■ Brief
Would you transcribe the line containing "in_first: [307, 219, 365, 297]" and every line after it, through the end of the records below, exactly and with nothing else?

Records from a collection
==*==
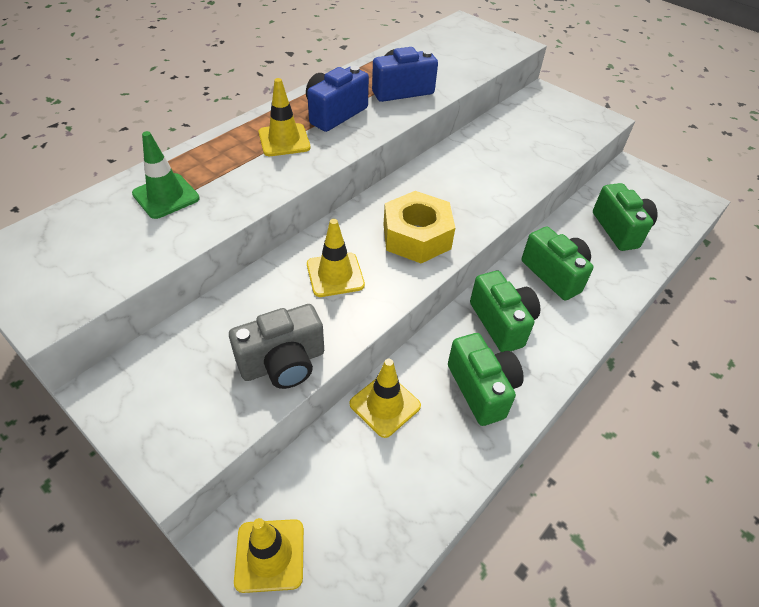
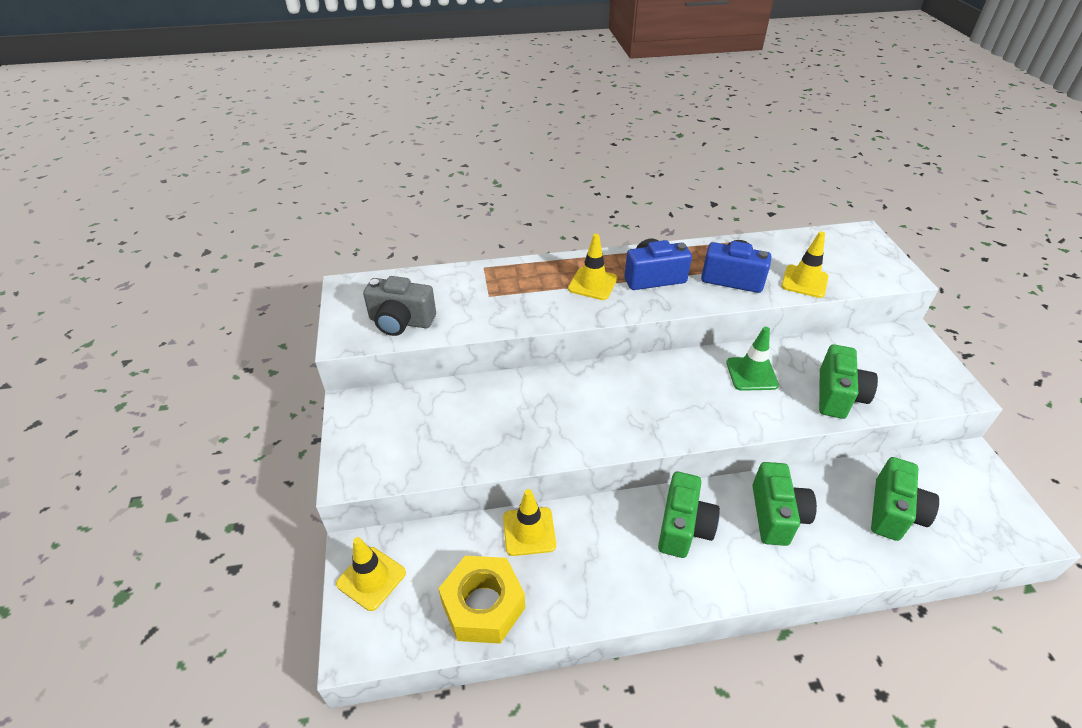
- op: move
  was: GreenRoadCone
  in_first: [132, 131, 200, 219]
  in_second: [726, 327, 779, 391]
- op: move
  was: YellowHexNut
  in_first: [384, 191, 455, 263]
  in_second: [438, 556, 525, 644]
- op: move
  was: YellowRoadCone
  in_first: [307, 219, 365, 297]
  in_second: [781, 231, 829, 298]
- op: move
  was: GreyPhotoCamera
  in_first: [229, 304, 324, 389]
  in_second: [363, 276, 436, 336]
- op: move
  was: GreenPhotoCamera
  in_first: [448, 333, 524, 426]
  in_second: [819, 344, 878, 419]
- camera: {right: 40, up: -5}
==*==
■ Answer area
  in_first: [307, 219, 365, 297]
  in_second: [781, 231, 829, 298]
- op: move
  was: GreyPhotoCamera
  in_first: [229, 304, 324, 389]
  in_second: [363, 276, 436, 336]
- op: move
  was: GreenPhotoCamera
  in_first: [448, 333, 524, 426]
  in_second: [819, 344, 878, 419]
- camera: {right: 40, up: -5}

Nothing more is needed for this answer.